- Opening Delimiter -

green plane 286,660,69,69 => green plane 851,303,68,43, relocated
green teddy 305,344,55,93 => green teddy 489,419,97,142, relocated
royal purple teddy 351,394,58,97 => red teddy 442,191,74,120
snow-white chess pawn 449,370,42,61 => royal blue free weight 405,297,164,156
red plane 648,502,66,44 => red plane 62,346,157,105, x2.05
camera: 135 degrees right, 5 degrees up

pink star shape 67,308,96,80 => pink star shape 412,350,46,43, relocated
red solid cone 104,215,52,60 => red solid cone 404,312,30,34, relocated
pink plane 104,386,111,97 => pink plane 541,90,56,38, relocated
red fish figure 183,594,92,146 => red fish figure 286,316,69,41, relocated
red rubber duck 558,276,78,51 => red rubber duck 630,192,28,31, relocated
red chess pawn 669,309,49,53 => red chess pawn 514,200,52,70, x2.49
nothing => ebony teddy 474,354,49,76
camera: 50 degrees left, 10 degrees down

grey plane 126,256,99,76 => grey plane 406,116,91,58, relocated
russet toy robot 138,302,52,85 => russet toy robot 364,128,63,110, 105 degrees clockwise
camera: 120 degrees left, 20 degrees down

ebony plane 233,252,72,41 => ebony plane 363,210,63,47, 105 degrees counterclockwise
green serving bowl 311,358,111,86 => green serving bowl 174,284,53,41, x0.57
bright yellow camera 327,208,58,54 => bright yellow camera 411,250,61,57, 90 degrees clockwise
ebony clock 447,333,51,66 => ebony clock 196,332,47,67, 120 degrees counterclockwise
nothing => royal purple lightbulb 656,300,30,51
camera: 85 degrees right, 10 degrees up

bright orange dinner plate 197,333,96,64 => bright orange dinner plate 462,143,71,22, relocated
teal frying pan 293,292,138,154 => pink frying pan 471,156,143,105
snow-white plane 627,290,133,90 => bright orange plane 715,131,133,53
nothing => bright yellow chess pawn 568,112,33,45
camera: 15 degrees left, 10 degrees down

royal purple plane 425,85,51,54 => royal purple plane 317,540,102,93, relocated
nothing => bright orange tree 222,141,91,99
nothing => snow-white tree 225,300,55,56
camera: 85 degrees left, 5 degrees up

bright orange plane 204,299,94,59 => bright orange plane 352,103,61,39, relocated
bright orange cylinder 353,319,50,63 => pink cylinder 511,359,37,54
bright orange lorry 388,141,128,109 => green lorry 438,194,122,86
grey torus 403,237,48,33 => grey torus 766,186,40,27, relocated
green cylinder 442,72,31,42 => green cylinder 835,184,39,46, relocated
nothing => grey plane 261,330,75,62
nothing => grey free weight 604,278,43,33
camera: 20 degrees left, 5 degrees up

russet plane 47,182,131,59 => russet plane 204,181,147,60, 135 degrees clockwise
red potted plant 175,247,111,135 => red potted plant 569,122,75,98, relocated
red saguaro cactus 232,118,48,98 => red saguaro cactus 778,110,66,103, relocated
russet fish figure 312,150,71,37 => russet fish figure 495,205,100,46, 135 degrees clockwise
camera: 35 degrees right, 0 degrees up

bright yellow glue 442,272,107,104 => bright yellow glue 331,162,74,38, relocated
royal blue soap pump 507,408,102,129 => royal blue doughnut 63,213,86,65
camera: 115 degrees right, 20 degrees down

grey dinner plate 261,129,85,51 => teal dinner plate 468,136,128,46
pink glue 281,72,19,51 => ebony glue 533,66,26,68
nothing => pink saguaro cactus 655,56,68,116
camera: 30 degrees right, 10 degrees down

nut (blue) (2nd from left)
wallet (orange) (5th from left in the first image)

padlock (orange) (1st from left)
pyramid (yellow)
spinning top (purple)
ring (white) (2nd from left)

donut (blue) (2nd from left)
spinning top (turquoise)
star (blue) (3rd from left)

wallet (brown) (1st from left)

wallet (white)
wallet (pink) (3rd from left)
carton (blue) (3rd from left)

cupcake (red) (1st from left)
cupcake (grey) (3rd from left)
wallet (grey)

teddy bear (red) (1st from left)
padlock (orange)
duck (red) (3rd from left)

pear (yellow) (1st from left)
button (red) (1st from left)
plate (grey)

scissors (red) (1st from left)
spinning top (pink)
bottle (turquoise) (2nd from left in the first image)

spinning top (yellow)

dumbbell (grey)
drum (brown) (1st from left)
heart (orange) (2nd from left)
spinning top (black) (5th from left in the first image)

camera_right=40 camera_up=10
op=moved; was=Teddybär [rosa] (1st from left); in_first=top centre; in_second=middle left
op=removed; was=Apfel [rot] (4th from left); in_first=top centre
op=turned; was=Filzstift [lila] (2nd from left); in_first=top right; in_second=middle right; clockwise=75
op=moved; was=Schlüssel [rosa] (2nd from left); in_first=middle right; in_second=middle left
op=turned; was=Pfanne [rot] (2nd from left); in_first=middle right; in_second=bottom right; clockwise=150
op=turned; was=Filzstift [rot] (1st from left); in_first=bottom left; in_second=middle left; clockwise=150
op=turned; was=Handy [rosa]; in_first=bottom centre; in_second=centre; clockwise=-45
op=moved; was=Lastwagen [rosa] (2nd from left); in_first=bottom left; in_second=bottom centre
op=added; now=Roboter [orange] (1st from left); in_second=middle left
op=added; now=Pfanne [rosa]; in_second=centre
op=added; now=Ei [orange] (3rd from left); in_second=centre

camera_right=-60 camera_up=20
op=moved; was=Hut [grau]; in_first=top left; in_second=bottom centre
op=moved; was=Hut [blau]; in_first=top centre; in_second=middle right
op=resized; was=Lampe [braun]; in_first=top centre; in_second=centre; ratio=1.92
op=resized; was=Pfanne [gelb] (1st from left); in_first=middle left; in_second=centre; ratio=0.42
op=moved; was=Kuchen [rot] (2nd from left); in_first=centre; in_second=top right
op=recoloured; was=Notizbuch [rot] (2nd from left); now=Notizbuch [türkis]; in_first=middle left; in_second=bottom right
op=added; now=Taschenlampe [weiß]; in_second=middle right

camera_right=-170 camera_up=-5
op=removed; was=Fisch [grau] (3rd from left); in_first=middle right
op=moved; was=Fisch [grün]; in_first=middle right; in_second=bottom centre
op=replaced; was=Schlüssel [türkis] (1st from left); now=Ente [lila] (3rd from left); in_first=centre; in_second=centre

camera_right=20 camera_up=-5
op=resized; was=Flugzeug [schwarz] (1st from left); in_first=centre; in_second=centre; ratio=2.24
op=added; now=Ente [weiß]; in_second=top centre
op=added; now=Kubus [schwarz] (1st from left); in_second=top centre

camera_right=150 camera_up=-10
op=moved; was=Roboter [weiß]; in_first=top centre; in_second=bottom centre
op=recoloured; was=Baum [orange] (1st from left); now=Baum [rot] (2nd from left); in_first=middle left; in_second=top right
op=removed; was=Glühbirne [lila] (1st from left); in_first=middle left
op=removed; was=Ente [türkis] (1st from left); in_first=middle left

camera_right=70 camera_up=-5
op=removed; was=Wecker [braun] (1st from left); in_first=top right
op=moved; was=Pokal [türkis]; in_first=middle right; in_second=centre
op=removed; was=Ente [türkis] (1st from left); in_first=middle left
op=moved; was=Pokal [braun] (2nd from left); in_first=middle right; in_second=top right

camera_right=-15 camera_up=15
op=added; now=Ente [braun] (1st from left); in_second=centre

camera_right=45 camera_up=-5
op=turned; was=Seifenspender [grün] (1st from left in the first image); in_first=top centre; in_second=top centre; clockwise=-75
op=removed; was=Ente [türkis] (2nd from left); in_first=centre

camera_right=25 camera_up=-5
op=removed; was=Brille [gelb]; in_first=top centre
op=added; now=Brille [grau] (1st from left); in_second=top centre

- Closing Delimiter -

> **Task to carry out**:
Recreate the full listing above precisely.

> **Exercise response**:
green plane 286,660,69,69 => green plane 851,303,68,43, relocated
green teddy 305,344,55,93 => green teddy 489,419,97,142, relocated
royal purple teddy 351,394,58,97 => red teddy 442,191,74,120
snow-white chess pawn 449,370,42,61 => royal blue free weight 405,297,164,156
red plane 648,502,66,44 => red plane 62,346,157,105, x2.05
camera: 135 degrees right, 5 degrees up

pink star shape 67,308,96,80 => pink star shape 412,350,46,43, relocated
red solid cone 104,215,52,60 => red solid cone 404,312,30,34, relocated
pink plane 104,386,111,97 => pink plane 541,90,56,38, relocated
red fish figure 183,594,92,146 => red fish figure 286,316,69,41, relocated
red rubber duck 558,276,78,51 => red rubber duck 630,192,28,31, relocated
red chess pawn 669,309,49,53 => red chess pawn 514,200,52,70, x2.49
nothing => ebony teddy 474,354,49,76
camera: 50 degrees left, 10 degrees down

grey plane 126,256,99,76 => grey plane 406,116,91,58, relocated
russet toy robot 138,302,52,85 => russet toy robot 364,128,63,110, 105 degrees clockwise
camera: 120 degrees left, 20 degrees down

ebony plane 233,252,72,41 => ebony plane 363,210,63,47, 105 degrees counterclockwise
green serving bowl 311,358,111,86 => green serving bowl 174,284,53,41, x0.57
bright yellow camera 327,208,58,54 => bright yellow camera 411,250,61,57, 90 degrees clockwise
ebony clock 447,333,51,66 => ebony clock 196,332,47,67, 120 degrees counterclockwise
nothing => royal purple lightbulb 656,300,30,51
camera: 85 degrees right, 10 degrees up

bright orange dinner plate 197,333,96,64 => bright orange dinner plate 462,143,71,22, relocated
teal frying pan 293,292,138,154 => pink frying pan 471,156,143,105
snow-white plane 627,290,133,90 => bright orange plane 715,131,133,53
nothing => bright yellow chess pawn 568,112,33,45
camera: 15 degrees left, 10 degrees down

royal purple plane 425,85,51,54 => royal purple plane 317,540,102,93, relocated
nothing => bright orange tree 222,141,91,99
nothing => snow-white tree 225,300,55,56
camera: 85 degrees left, 5 degrees up

bright orange plane 204,299,94,59 => bright orange plane 352,103,61,39, relocated
bright orange cylinder 353,319,50,63 => pink cylinder 511,359,37,54
bright orange lorry 388,141,128,109 => green lorry 438,194,122,86
grey torus 403,237,48,33 => grey torus 766,186,40,27, relocated
green cylinder 442,72,31,42 => green cylinder 835,184,39,46, relocated
nothing => grey plane 261,330,75,62
nothing => grey free weight 604,278,43,33
camera: 20 degrees left, 5 degrees up

russet plane 47,182,131,59 => russet plane 204,181,147,60, 135 degrees clockwise
red potted plant 175,247,111,135 => red potted plant 569,122,75,98, relocated
red saguaro cactus 232,118,48,98 => red saguaro cactus 778,110,66,103, relocated
russet fish figure 312,150,71,37 => russet fish figure 495,205,100,46, 135 degrees clockwise
camera: 35 degrees right, 0 degrees up

bright yellow glue 442,272,107,104 => bright yellow glue 331,162,74,38, relocated
royal blue soap pump 507,408,102,129 => royal blue doughnut 63,213,86,65
camera: 115 degrees right, 20 degrees down

grey dinner plate 261,129,85,51 => teal dinner plate 468,136,128,46
pink glue 281,72,19,51 => ebony glue 533,66,26,68
nothing => pink saguaro cactus 655,56,68,116
camera: 30 degrees right, 10 degrees down

nut (blue) (2nd from left)
wallet (orange) (5th from left in the first image)

padlock (orange) (1st from left)
pyramid (yellow)
spinning top (purple)
ring (white) (2nd from left)

donut (blue) (2nd from left)
spinning top (turquoise)
star (blue) (3rd from left)

wallet (brown) (1st from left)

wallet (white)
wallet (pink) (3rd from left)
carton (blue) (3rd from left)

cupcake (red) (1st from left)
cupcake (grey) (3rd from left)
wallet (grey)

teddy bear (red) (1st from left)
padlock (orange)
duck (red) (3rd from left)

pear (yellow) (1st from left)
button (red) (1st from left)
plate (grey)

scissors (red) (1st from left)
spinning top (pink)
bottle (turquoise) (2nd from left in the first image)

spinning top (yellow)

dumbbell (grey)
drum (brown) (1st from left)
heart (orange) (2nd from left)
spinning top (black) (5th from left in the first image)

camera_right=40 camera_up=10
op=moved; was=Teddybär [rosa] (1st from left); in_first=top centre; in_second=middle left
op=removed; was=Apfel [rot] (4th from left); in_first=top centre
op=turned; was=Filzstift [lila] (2nd from left); in_first=top right; in_second=middle right; clockwise=75
op=moved; was=Schlüssel [rosa] (2nd from left); in_first=middle right; in_second=middle left
op=turned; was=Pfanne [rot] (2nd from left); in_first=middle right; in_second=bottom right; clockwise=150
op=turned; was=Filzstift [rot] (1st from left); in_first=bottom left; in_second=middle left; clockwise=150
op=turned; was=Handy [rosa]; in_first=bottom centre; in_second=centre; clockwise=-45
op=moved; was=Lastwagen [rosa] (2nd from left); in_first=bottom left; in_second=bottom centre
op=added; now=Roboter [orange] (1st from left); in_second=middle left
op=added; now=Pfanne [rosa]; in_second=centre
op=added; now=Ei [orange] (3rd from left); in_second=centre

camera_right=-60 camera_up=20
op=moved; was=Hut [grau]; in_first=top left; in_second=bottom centre
op=moved; was=Hut [blau]; in_first=top centre; in_second=middle right
op=resized; was=Lampe [braun]; in_first=top centre; in_second=centre; ratio=1.92
op=resized; was=Pfanne [gelb] (1st from left); in_first=middle left; in_second=centre; ratio=0.42
op=moved; was=Kuchen [rot] (2nd from left); in_first=centre; in_second=top right
op=recoloured; was=Notizbuch [rot] (2nd from left); now=Notizbuch [türkis]; in_first=middle left; in_second=bottom right
op=added; now=Taschenlampe [weiß]; in_second=middle right

camera_right=-170 camera_up=-5
op=removed; was=Fisch [grau] (3rd from left); in_first=middle right
op=moved; was=Fisch [grün]; in_first=middle right; in_second=bottom centre
op=replaced; was=Schlüssel [türkis] (1st from left); now=Ente [lila] (3rd from left); in_first=centre; in_second=centre

camera_right=20 camera_up=-5
op=resized; was=Flugzeug [schwarz] (1st from left); in_first=centre; in_second=centre; ratio=2.24
op=added; now=Ente [weiß]; in_second=top centre
op=added; now=Kubus [schwarz] (1st from left); in_second=top centre

camera_right=150 camera_up=-10
op=moved; was=Roboter [weiß]; in_first=top centre; in_second=bottom centre
op=recoloured; was=Baum [orange] (1st from left); now=Baum [rot] (2nd from left); in_first=middle left; in_second=top right
op=removed; was=Glühbirne [lila] (1st from left); in_first=middle left
op=removed; was=Ente [türkis] (1st from left); in_first=middle left

camera_right=70 camera_up=-5
op=removed; was=Wecker [braun] (1st from left); in_first=top right
op=moved; was=Pokal [türkis]; in_first=middle right; in_second=centre
op=removed; was=Ente [türkis] (1st from left); in_first=middle left
op=moved; was=Pokal [braun] (2nd from left); in_first=middle right; in_second=top right

camera_right=-15 camera_up=15
op=added; now=Ente [braun] (1st from left); in_second=centre

camera_right=45 camera_up=-5
op=turned; was=Seifenspender [grün] (1st from left in the first image); in_first=top centre; in_second=top centre; clockwise=-75
op=removed; was=Ente [türkis] (2nd from left); in_first=centre

camera_right=25 camera_up=-5
op=removed; was=Brille [gelb]; in_first=top centre
op=added; now=Brille [grau] (1st from left); in_second=top centre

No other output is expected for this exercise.